* Work request *
Beginning with the line below that contains "tan 1x1 cone [176,280,232,373]" and ending with the line that contains "tan 1x1 brick [696,50,759,145]", copy every line exactly. Copy nothing else.

[Dataset excerpts]
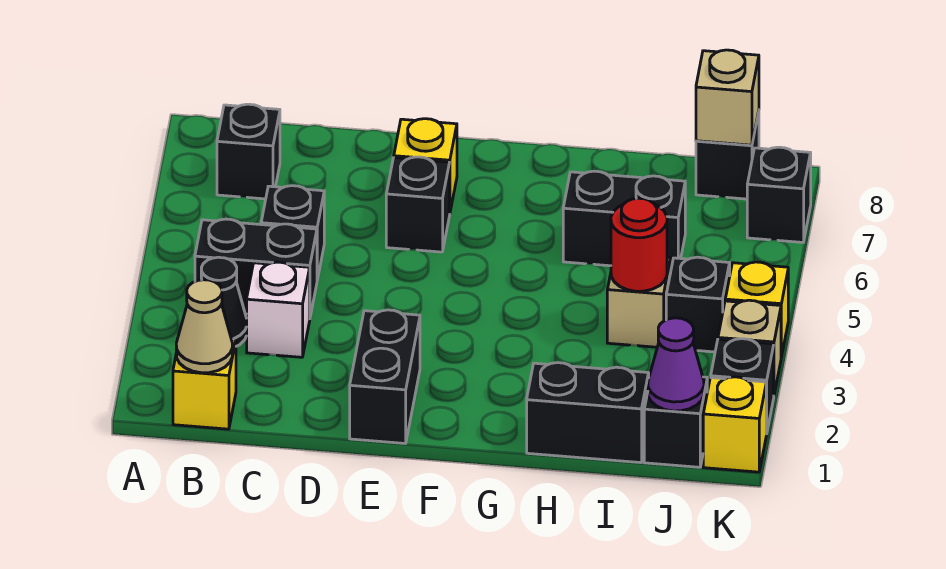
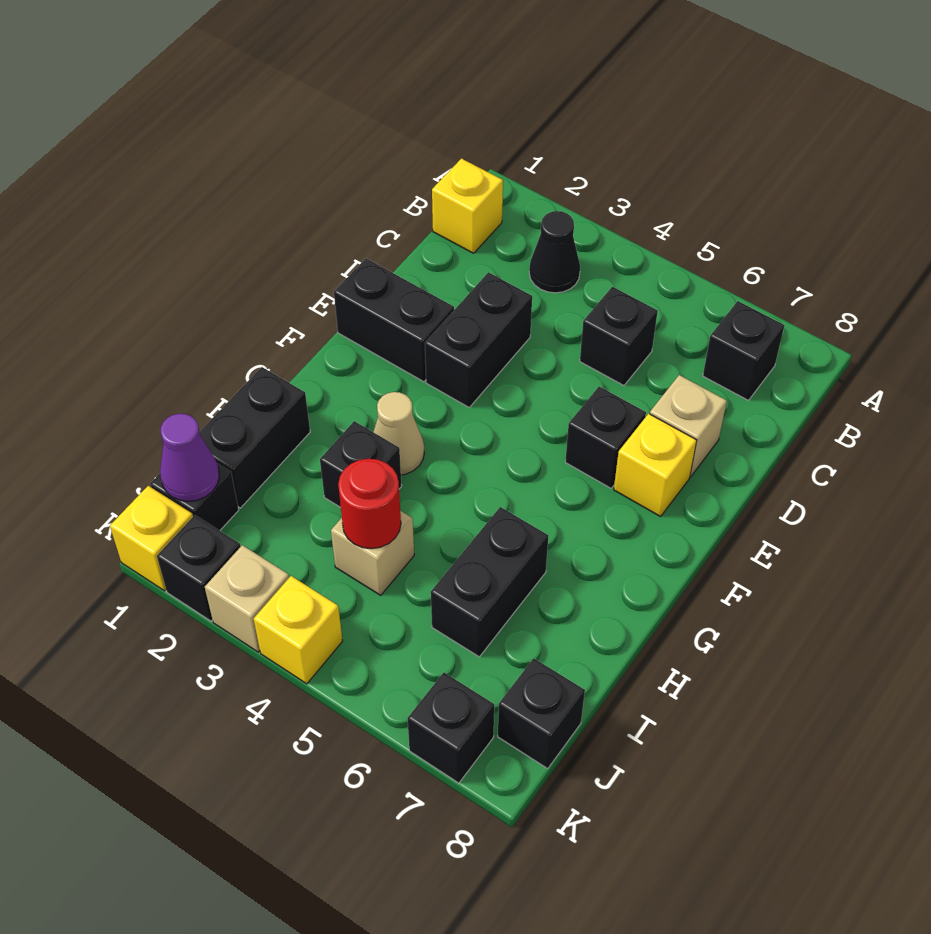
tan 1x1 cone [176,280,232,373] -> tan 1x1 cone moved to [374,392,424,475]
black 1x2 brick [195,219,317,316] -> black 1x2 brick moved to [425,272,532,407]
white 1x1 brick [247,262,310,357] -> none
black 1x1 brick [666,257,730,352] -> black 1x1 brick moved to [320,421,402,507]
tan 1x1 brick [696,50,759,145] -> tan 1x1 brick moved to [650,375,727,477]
==
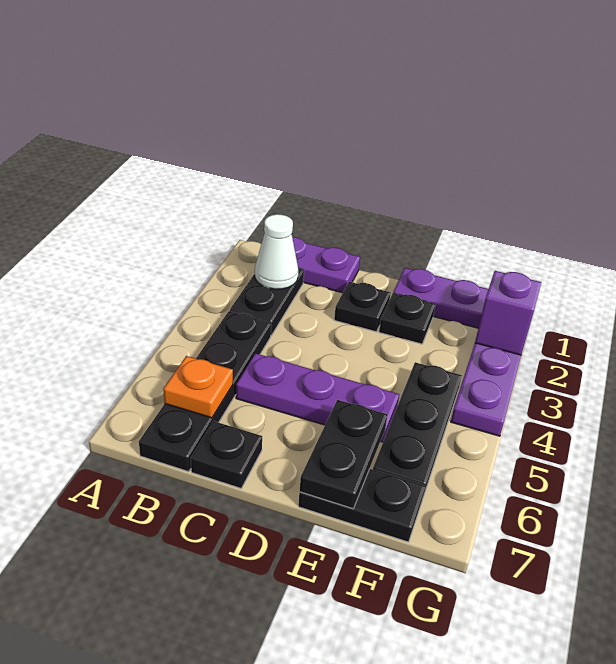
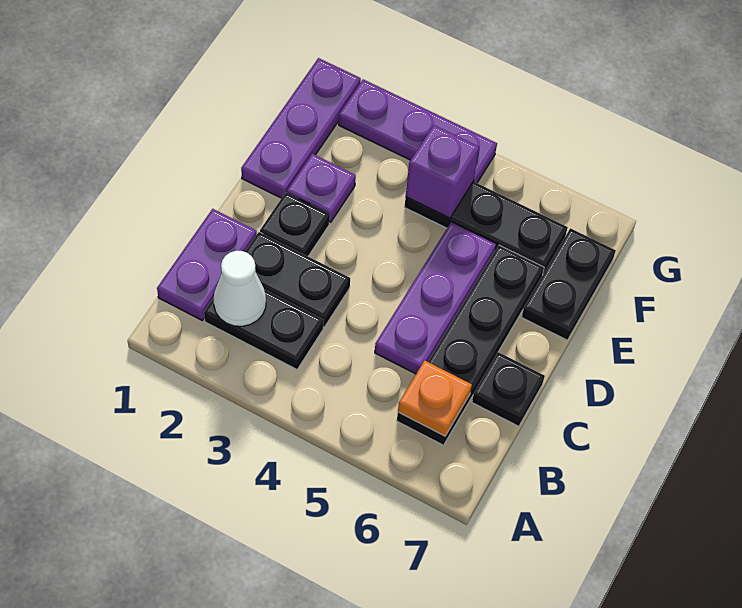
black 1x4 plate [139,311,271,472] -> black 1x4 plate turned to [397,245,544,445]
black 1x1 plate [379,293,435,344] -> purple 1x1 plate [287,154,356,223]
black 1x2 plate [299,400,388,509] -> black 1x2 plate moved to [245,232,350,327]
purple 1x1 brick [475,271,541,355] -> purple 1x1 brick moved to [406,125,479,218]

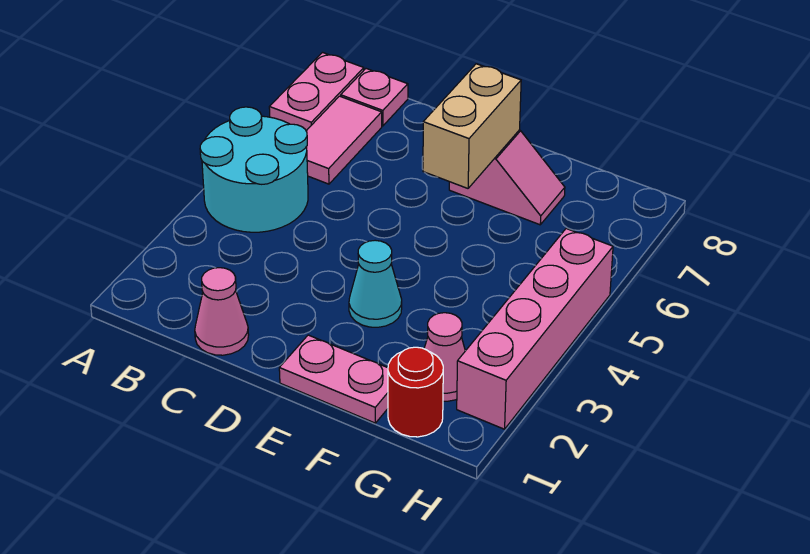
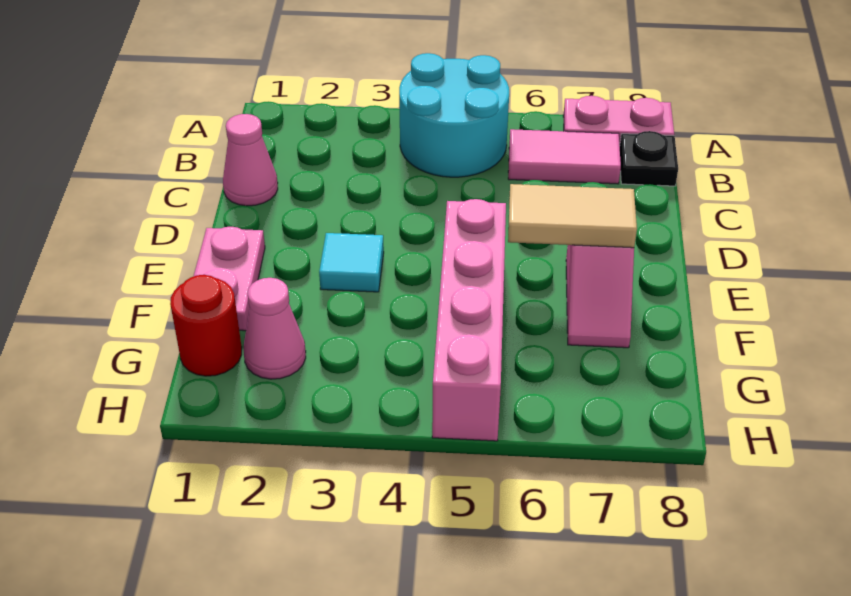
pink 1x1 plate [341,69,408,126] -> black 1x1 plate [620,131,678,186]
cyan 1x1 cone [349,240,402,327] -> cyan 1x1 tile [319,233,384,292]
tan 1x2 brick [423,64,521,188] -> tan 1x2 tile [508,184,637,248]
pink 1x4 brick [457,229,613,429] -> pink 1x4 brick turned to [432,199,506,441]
---
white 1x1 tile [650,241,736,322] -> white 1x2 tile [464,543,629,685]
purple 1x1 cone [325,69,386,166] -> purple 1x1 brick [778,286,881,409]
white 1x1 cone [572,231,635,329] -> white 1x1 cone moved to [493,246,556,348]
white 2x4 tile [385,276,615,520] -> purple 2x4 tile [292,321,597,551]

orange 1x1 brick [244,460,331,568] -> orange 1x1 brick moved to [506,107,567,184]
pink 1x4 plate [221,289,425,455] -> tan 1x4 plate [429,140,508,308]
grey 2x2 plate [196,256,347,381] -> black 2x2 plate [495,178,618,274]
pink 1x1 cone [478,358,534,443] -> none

* Response box *
tan 1x1 cone [176,280,232,373] -> tan 1x1 cone moved to [374,392,424,475]
black 1x2 brick [195,219,317,316] -> black 1x2 brick moved to [425,272,532,407]
white 1x1 brick [247,262,310,357] -> none
black 1x1 brick [666,257,730,352] -> black 1x1 brick moved to [320,421,402,507]
tan 1x1 brick [696,50,759,145] -> tan 1x1 brick moved to [650,375,727,477]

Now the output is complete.